(Your goal)
Locate, in the data below, the line that contains "green brick F3:G3" and the line that contains "brown plate G6:G8"; reproduce exactly those two lines and every line between them, nothing more.

(Data for this exercise)
——————————
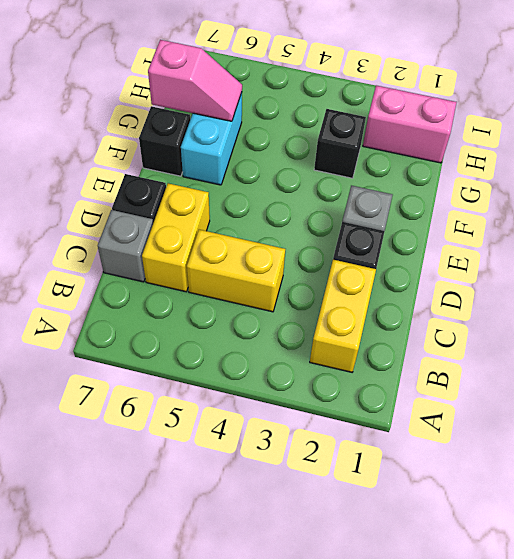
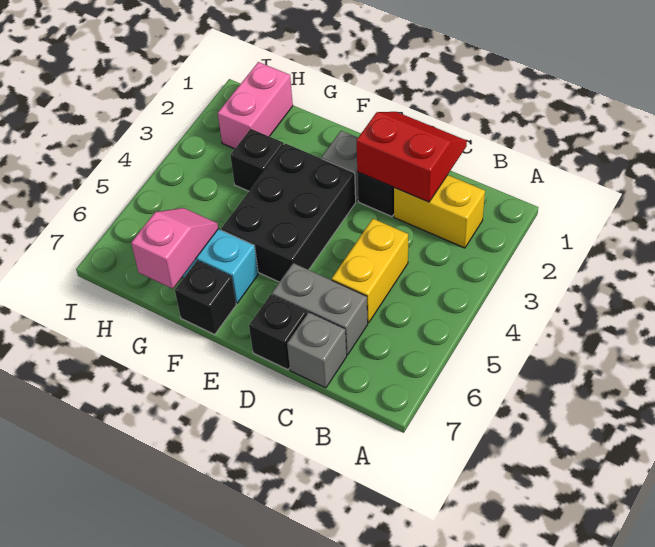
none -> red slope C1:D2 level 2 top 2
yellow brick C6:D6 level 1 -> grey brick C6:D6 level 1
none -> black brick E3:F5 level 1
——————————
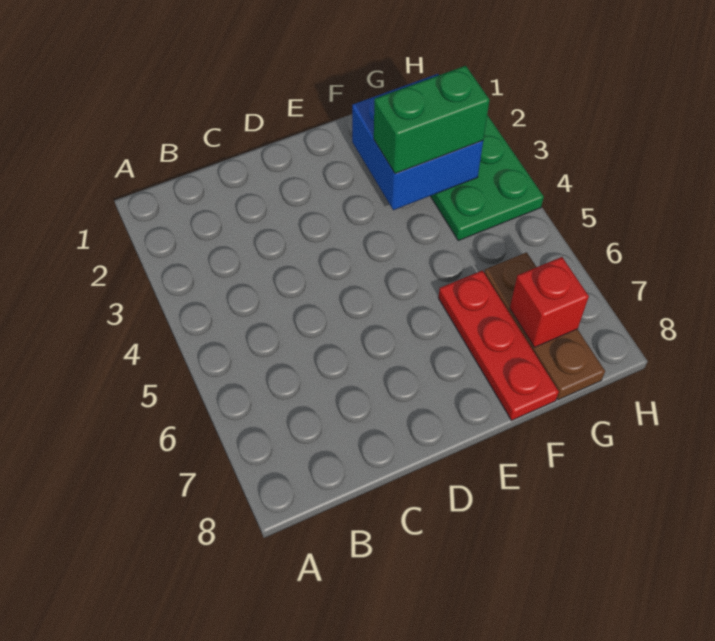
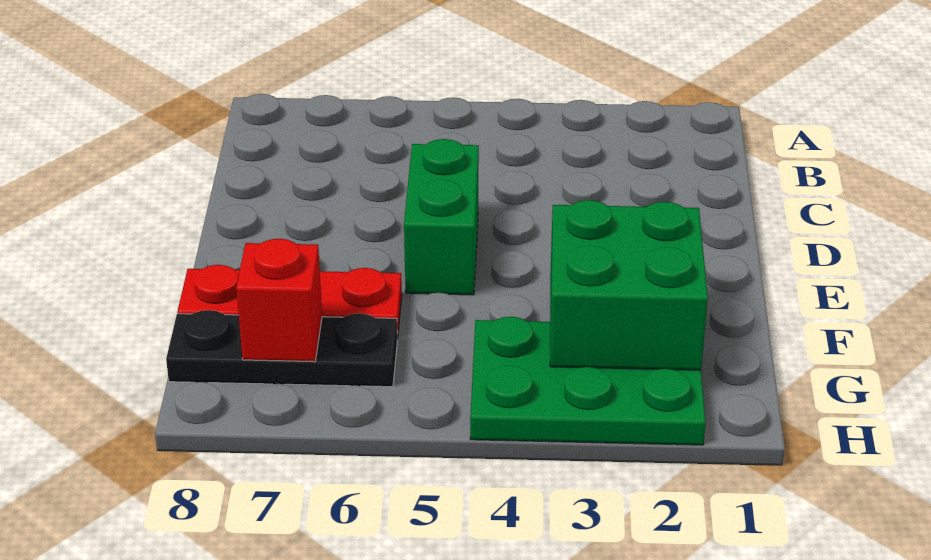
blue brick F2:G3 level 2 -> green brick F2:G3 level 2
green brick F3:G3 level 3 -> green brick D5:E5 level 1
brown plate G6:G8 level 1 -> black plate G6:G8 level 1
——————————
(Response to this task)
green brick F3:G3 level 3 -> green brick D5:E5 level 1
brown plate G6:G8 level 1 -> black plate G6:G8 level 1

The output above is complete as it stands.